**Assigned task**: Determine how many lines of the entries contain "purple". Reply with that number alone.

Object transformation records
____________

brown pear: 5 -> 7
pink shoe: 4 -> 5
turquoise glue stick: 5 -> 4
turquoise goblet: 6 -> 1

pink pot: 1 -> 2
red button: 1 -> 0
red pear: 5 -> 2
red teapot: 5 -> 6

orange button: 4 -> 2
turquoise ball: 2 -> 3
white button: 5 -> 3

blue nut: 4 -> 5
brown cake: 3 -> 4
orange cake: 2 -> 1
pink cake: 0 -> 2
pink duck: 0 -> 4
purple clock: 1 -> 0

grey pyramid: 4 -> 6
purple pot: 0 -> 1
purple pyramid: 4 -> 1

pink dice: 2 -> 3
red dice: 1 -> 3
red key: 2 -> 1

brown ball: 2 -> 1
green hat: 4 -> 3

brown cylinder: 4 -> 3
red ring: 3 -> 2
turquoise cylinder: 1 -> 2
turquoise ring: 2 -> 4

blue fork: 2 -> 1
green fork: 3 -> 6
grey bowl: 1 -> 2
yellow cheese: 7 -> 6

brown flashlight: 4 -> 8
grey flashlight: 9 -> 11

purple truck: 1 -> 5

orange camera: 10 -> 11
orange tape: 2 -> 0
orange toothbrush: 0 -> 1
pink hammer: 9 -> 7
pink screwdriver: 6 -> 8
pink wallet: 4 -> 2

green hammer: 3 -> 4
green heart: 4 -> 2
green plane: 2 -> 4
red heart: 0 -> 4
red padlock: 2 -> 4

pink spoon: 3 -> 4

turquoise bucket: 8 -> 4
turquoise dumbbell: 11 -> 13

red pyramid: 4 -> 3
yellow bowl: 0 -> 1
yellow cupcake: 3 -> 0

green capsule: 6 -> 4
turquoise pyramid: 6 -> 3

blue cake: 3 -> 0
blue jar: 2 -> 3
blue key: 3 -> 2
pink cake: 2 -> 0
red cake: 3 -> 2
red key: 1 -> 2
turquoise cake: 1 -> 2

____________

**Written answer**: 4